## WHAT IS EXPECTED
Lift every line from the entries that includes the word "screwdriver".

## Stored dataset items
========================

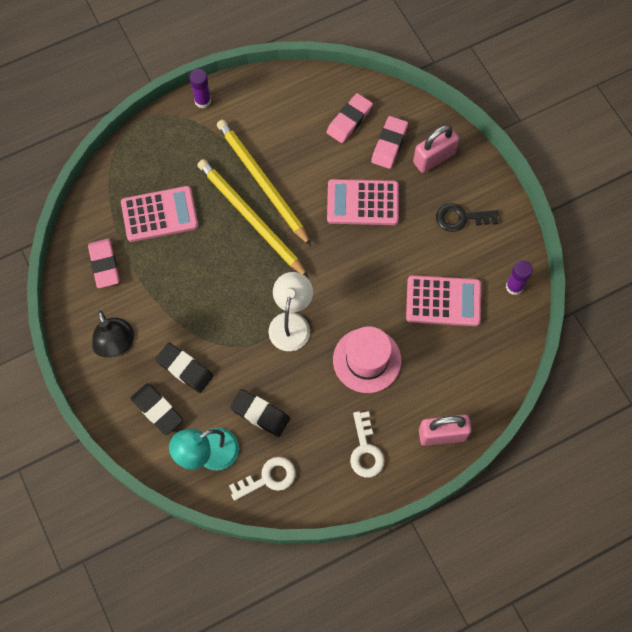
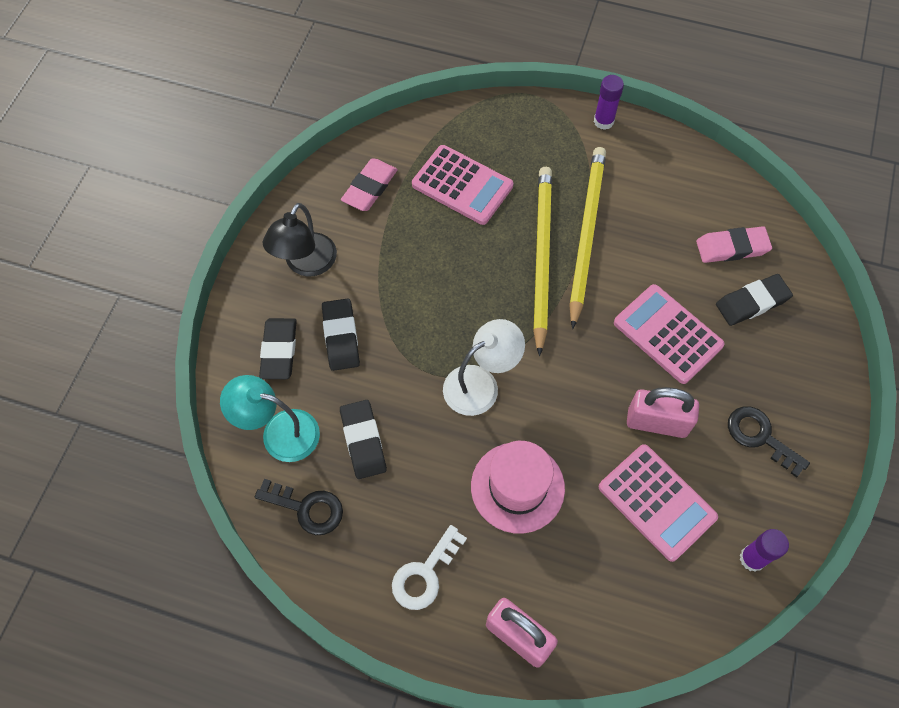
camera: 45 degrees right, 5 degrees down
(268, 478) = (307, 508): white key -> black key
(389, 144) = (752, 302): pink eraser -> black eraser
(434, 158) = (788, 354): pink padlock -> pink padlock (657, 422)

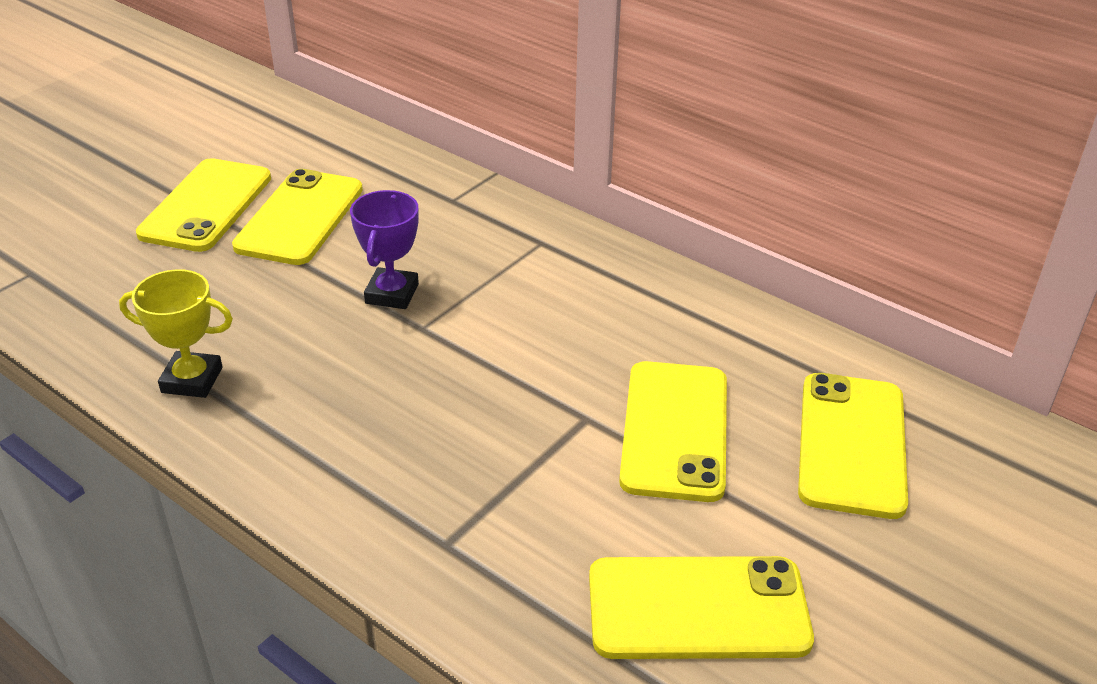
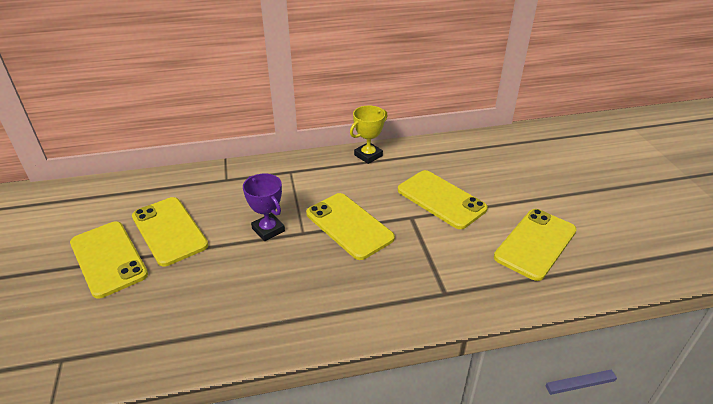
camera: 50 degrees left, 0 degrees up
(192, 380) = (246, 328): yellow trophy -> yellow trophy (368, 155)
(852, 444) = (488, 166): yellow phone -> yellow phone (349, 226)

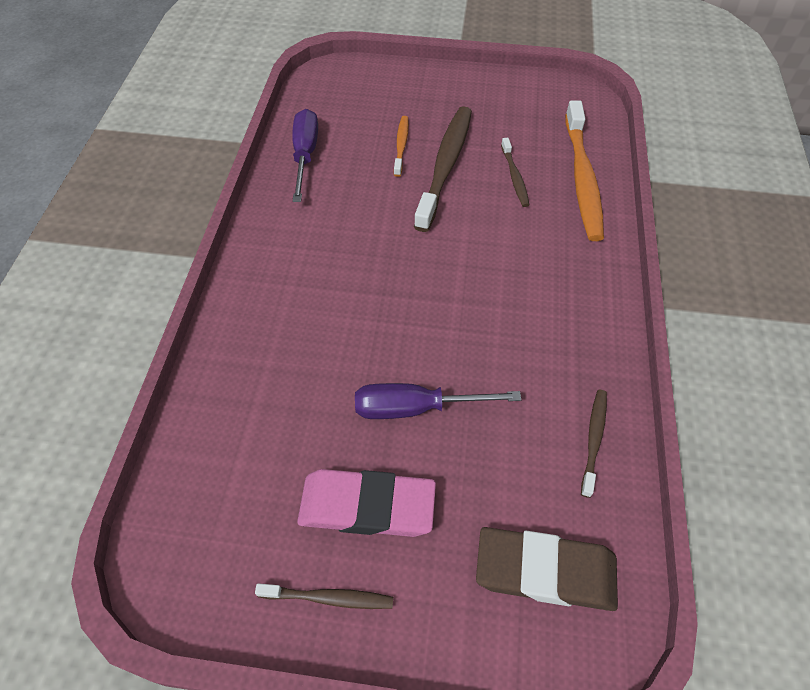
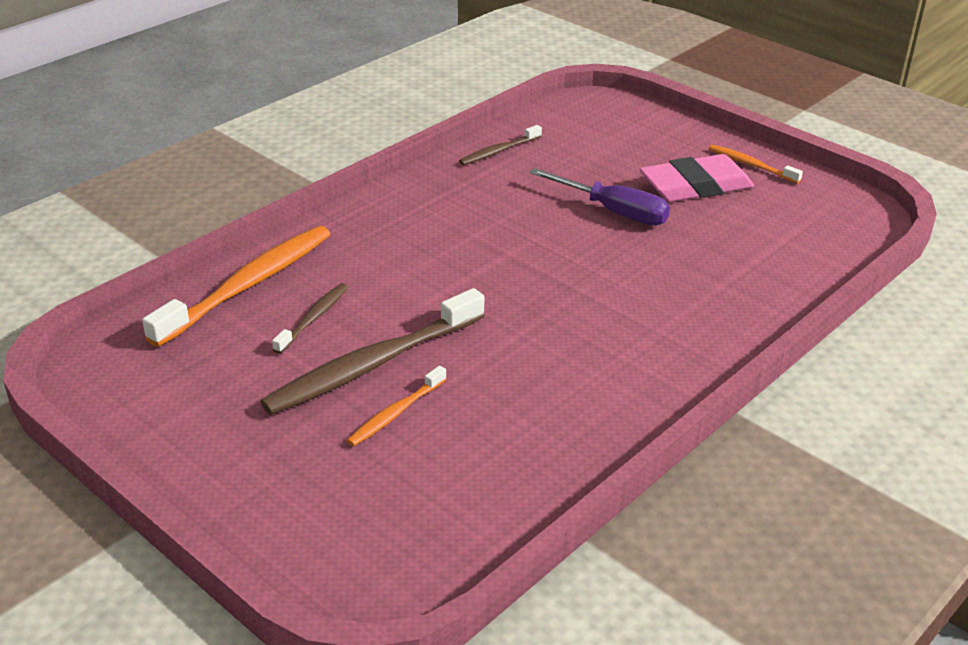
camera: 145 degrees left, 20 degrees down
(305, 155) = (532, 461): purple screwdriver -> none
(329, 598) = (751, 165): brown toothbrush -> orange toothbrush
(367, 506) = (695, 186): pink eraser -> pink eraser turned 60 degrees counterclockwise
(545, 571) = (600, 126): brown eraser -> none

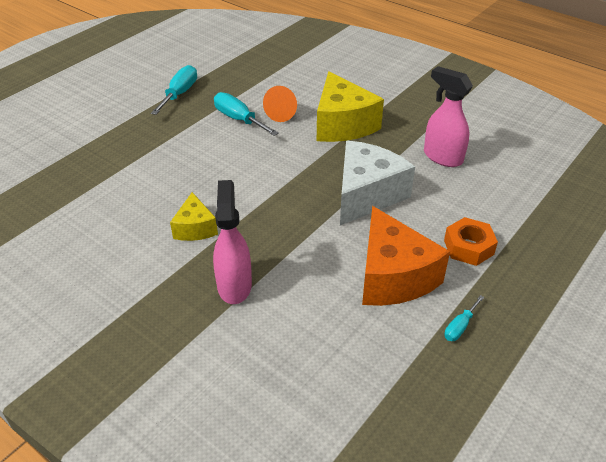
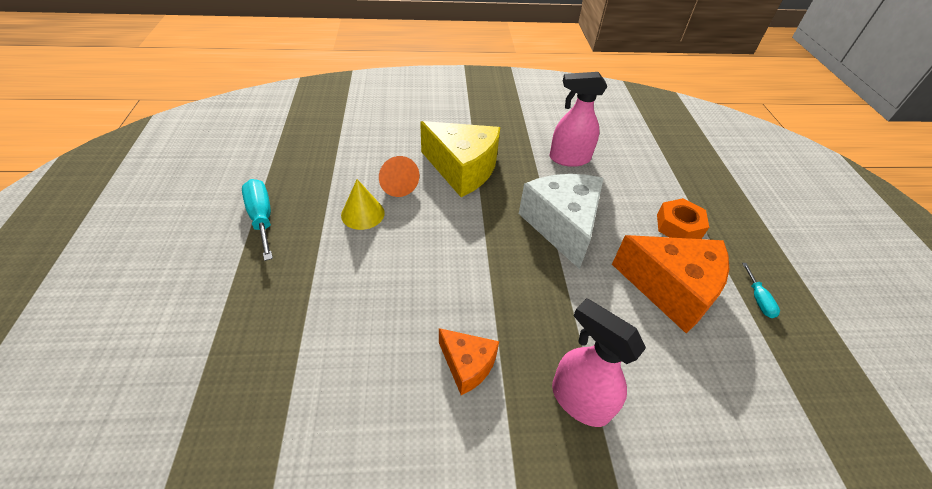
camera: 45 degrees left, 5 degrees up
(195, 228) = (467, 365): yellow cheese -> orange cheese
(239, 119) = (363, 214): turquoise screwdriver -> yellow cone

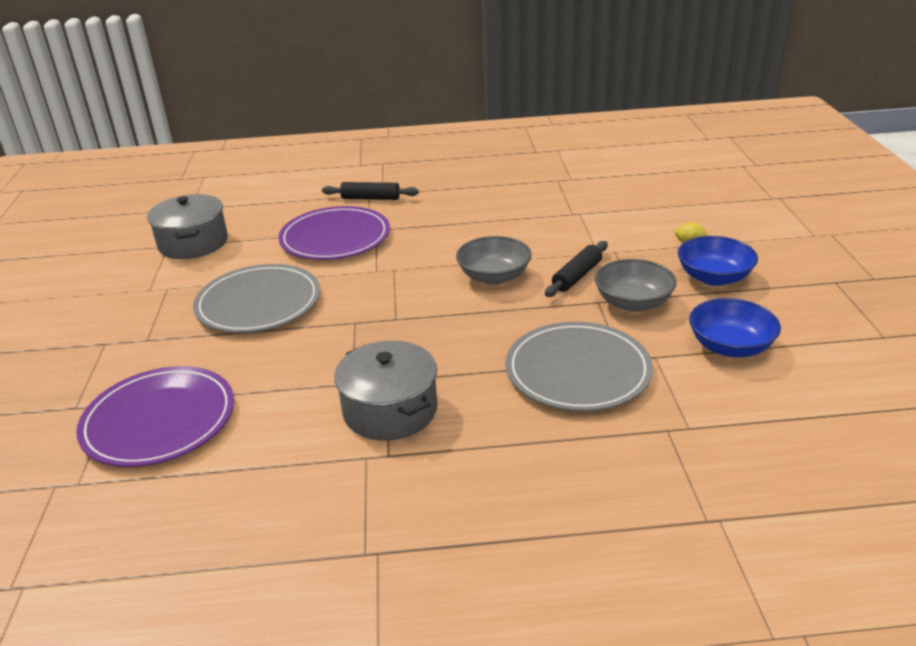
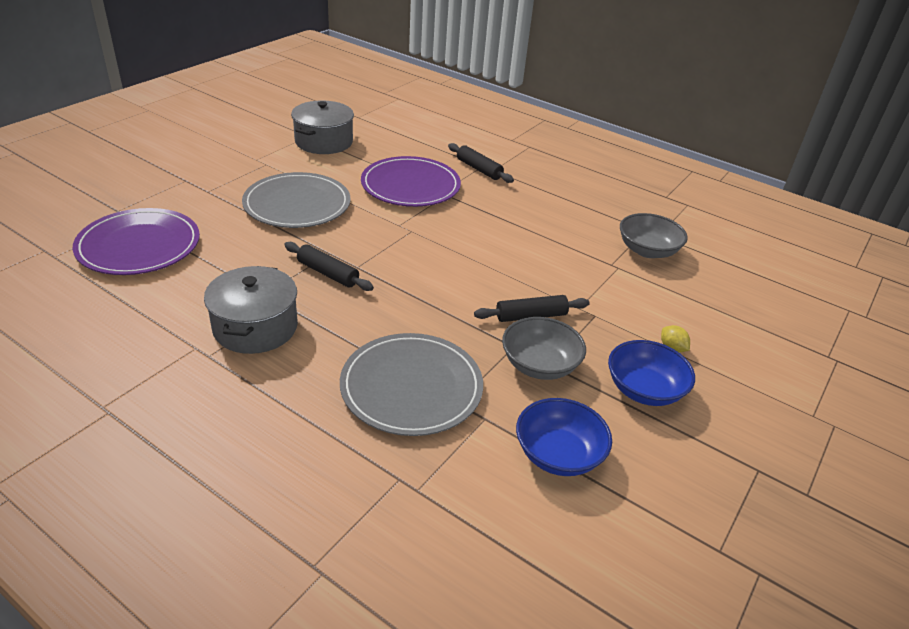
camera: 35 degrees right, 5 degrees up
(380, 337) = (328, 273): none -> black rolling pin
(494, 277) = (469, 278): grey bowl -> grey bowl (647, 250)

========================

## PROBLEM SOLUTION
(305, 155) = (532, 461): purple screwdriver -> none
(239, 119) = (363, 214): turquoise screwdriver -> yellow cone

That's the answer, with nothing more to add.